> _Problem description_: I'd like every record written out again, exactly as it is.

(Records to process Opens)

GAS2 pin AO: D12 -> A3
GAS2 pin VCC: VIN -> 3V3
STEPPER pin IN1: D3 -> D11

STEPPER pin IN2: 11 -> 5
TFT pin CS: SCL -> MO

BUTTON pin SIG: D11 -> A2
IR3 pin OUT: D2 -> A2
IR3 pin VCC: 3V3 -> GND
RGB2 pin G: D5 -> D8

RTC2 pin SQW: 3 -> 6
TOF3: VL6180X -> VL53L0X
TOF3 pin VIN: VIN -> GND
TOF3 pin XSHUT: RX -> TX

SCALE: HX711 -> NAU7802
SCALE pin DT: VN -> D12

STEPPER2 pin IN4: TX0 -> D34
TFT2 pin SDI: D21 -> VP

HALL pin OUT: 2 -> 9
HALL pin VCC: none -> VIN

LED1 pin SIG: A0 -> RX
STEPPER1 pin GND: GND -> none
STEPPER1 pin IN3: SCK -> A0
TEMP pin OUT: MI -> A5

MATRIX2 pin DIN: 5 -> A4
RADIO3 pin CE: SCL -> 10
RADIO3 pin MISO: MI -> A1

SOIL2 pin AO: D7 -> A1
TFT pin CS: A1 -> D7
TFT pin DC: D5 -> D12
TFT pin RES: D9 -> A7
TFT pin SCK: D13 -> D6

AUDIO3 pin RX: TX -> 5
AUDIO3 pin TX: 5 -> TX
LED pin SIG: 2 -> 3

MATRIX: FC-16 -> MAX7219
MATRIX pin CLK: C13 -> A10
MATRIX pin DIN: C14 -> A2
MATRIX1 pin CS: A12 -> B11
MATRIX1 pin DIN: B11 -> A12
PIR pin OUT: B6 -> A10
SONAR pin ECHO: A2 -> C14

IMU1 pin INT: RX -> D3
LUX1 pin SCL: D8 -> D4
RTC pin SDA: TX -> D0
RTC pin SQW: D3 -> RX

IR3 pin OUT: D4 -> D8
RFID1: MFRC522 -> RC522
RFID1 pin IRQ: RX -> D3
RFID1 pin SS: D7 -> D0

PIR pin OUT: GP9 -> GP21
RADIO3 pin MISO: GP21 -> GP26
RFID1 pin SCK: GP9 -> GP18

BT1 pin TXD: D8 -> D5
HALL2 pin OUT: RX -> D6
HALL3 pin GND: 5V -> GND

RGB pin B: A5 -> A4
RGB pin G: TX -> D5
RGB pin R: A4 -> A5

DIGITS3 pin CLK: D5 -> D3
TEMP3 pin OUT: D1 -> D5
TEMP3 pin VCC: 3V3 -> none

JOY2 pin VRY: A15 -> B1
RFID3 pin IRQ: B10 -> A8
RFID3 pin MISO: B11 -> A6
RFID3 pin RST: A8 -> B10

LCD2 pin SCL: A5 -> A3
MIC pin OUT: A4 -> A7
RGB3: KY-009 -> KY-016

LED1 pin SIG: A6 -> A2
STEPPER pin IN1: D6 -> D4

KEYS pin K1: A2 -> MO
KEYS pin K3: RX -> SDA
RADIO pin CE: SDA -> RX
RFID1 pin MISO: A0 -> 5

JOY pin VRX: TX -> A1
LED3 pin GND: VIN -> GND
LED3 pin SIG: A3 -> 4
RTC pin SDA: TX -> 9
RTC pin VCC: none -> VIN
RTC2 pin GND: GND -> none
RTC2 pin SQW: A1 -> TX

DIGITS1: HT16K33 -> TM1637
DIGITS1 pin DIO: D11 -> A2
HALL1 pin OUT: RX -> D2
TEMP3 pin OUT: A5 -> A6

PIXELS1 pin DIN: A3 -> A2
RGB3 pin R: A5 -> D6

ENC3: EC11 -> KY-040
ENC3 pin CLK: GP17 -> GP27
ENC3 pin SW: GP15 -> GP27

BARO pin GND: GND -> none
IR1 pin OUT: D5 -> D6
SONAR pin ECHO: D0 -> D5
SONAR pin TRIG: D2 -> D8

(Records to process Closes)

> _Answer space_:
GAS2 pin AO: D12 -> A3
GAS2 pin VCC: VIN -> 3V3
STEPPER pin IN1: D3 -> D11

STEPPER pin IN2: 11 -> 5
TFT pin CS: SCL -> MO

BUTTON pin SIG: D11 -> A2
IR3 pin OUT: D2 -> A2
IR3 pin VCC: 3V3 -> GND
RGB2 pin G: D5 -> D8

RTC2 pin SQW: 3 -> 6
TOF3: VL6180X -> VL53L0X
TOF3 pin VIN: VIN -> GND
TOF3 pin XSHUT: RX -> TX

SCALE: HX711 -> NAU7802
SCALE pin DT: VN -> D12

STEPPER2 pin IN4: TX0 -> D34
TFT2 pin SDI: D21 -> VP

HALL pin OUT: 2 -> 9
HALL pin VCC: none -> VIN

LED1 pin SIG: A0 -> RX
STEPPER1 pin GND: GND -> none
STEPPER1 pin IN3: SCK -> A0
TEMP pin OUT: MI -> A5

MATRIX2 pin DIN: 5 -> A4
RADIO3 pin CE: SCL -> 10
RADIO3 pin MISO: MI -> A1

SOIL2 pin AO: D7 -> A1
TFT pin CS: A1 -> D7
TFT pin DC: D5 -> D12
TFT pin RES: D9 -> A7
TFT pin SCK: D13 -> D6

AUDIO3 pin RX: TX -> 5
AUDIO3 pin TX: 5 -> TX
LED pin SIG: 2 -> 3

MATRIX: FC-16 -> MAX7219
MATRIX pin CLK: C13 -> A10
MATRIX pin DIN: C14 -> A2
MATRIX1 pin CS: A12 -> B11
MATRIX1 pin DIN: B11 -> A12
PIR pin OUT: B6 -> A10
SONAR pin ECHO: A2 -> C14

IMU1 pin INT: RX -> D3
LUX1 pin SCL: D8 -> D4
RTC pin SDA: TX -> D0
RTC pin SQW: D3 -> RX

IR3 pin OUT: D4 -> D8
RFID1: MFRC522 -> RC522
RFID1 pin IRQ: RX -> D3
RFID1 pin SS: D7 -> D0

PIR pin OUT: GP9 -> GP21
RADIO3 pin MISO: GP21 -> GP26
RFID1 pin SCK: GP9 -> GP18

BT1 pin TXD: D8 -> D5
HALL2 pin OUT: RX -> D6
HALL3 pin GND: 5V -> GND

RGB pin B: A5 -> A4
RGB pin G: TX -> D5
RGB pin R: A4 -> A5

DIGITS3 pin CLK: D5 -> D3
TEMP3 pin OUT: D1 -> D5
TEMP3 pin VCC: 3V3 -> none

JOY2 pin VRY: A15 -> B1
RFID3 pin IRQ: B10 -> A8
RFID3 pin MISO: B11 -> A6
RFID3 pin RST: A8 -> B10

LCD2 pin SCL: A5 -> A3
MIC pin OUT: A4 -> A7
RGB3: KY-009 -> KY-016

LED1 pin SIG: A6 -> A2
STEPPER pin IN1: D6 -> D4

KEYS pin K1: A2 -> MO
KEYS pin K3: RX -> SDA
RADIO pin CE: SDA -> RX
RFID1 pin MISO: A0 -> 5

JOY pin VRX: TX -> A1
LED3 pin GND: VIN -> GND
LED3 pin SIG: A3 -> 4
RTC pin SDA: TX -> 9
RTC pin VCC: none -> VIN
RTC2 pin GND: GND -> none
RTC2 pin SQW: A1 -> TX

DIGITS1: HT16K33 -> TM1637
DIGITS1 pin DIO: D11 -> A2
HALL1 pin OUT: RX -> D2
TEMP3 pin OUT: A5 -> A6

PIXELS1 pin DIN: A3 -> A2
RGB3 pin R: A5 -> D6

ENC3: EC11 -> KY-040
ENC3 pin CLK: GP17 -> GP27
ENC3 pin SW: GP15 -> GP27

BARO pin GND: GND -> none
IR1 pin OUT: D5 -> D6
SONAR pin ECHO: D0 -> D5
SONAR pin TRIG: D2 -> D8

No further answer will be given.